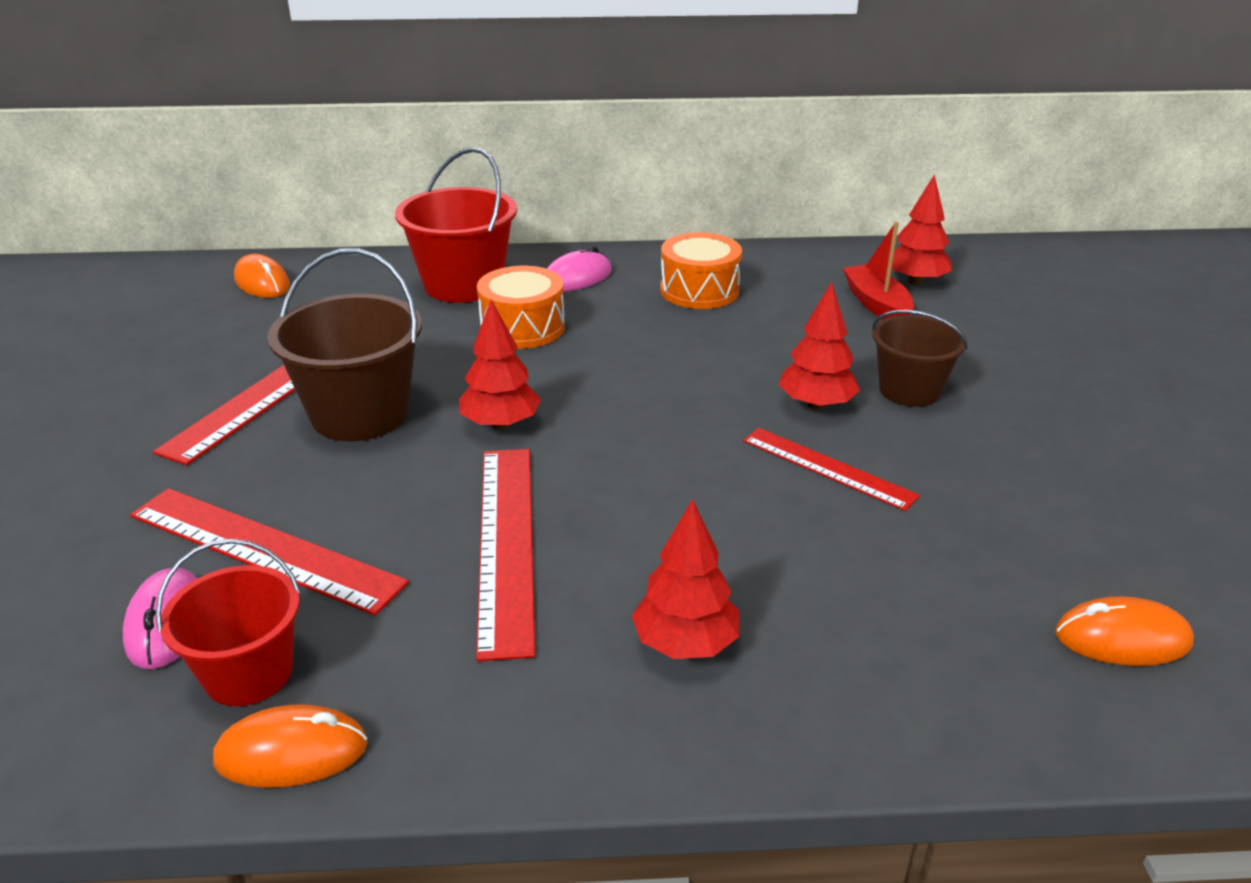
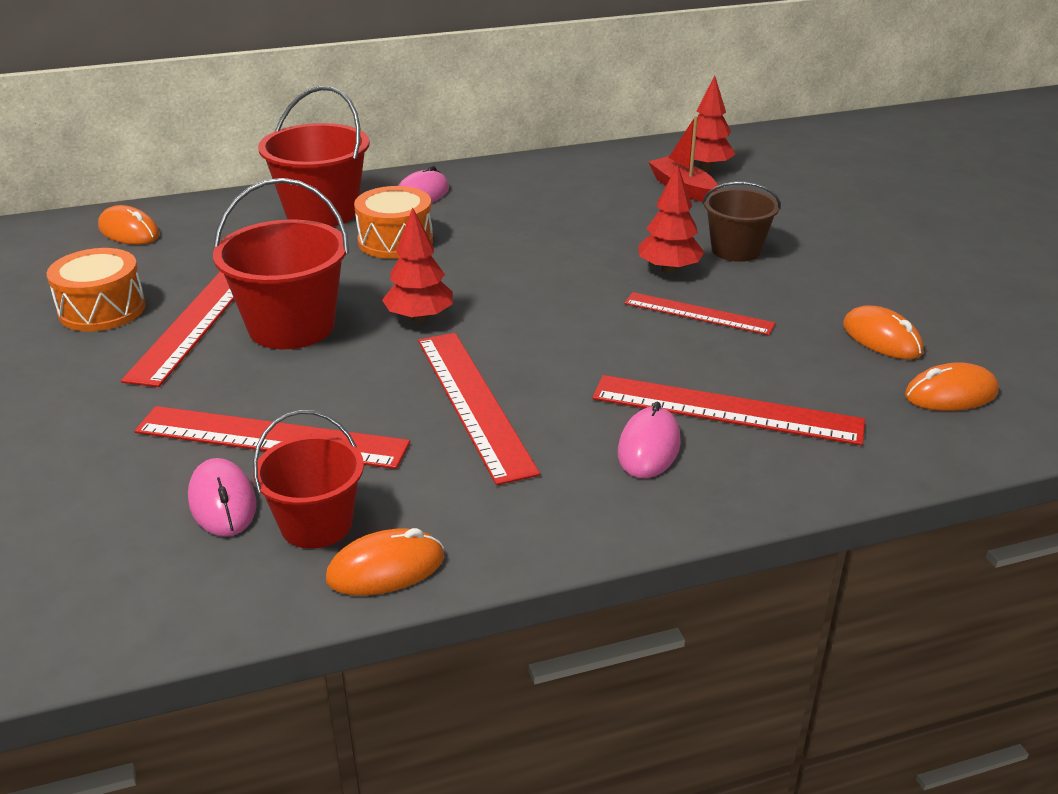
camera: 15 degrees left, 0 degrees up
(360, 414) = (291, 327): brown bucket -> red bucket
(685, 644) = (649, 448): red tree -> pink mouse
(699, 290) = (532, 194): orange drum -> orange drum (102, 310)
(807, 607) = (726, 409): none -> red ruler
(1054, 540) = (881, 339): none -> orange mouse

==

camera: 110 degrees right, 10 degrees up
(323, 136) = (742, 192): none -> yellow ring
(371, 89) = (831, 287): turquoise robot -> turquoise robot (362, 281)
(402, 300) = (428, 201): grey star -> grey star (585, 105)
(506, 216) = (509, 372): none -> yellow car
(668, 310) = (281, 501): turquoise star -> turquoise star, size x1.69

...

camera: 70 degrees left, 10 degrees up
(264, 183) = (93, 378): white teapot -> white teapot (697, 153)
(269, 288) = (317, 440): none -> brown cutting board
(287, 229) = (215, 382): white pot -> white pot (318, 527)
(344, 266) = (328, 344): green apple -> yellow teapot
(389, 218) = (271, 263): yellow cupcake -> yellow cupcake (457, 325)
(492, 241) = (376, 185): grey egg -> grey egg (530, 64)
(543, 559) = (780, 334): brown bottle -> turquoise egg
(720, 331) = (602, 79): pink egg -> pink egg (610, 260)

**Required action**
Your answer must be every line from the entries that contains the string "white", copied as it stands.

**Response to this task**
(264, 183) = (93, 378): white teapot -> white teapot (697, 153)
(287, 229) = (215, 382): white pot -> white pot (318, 527)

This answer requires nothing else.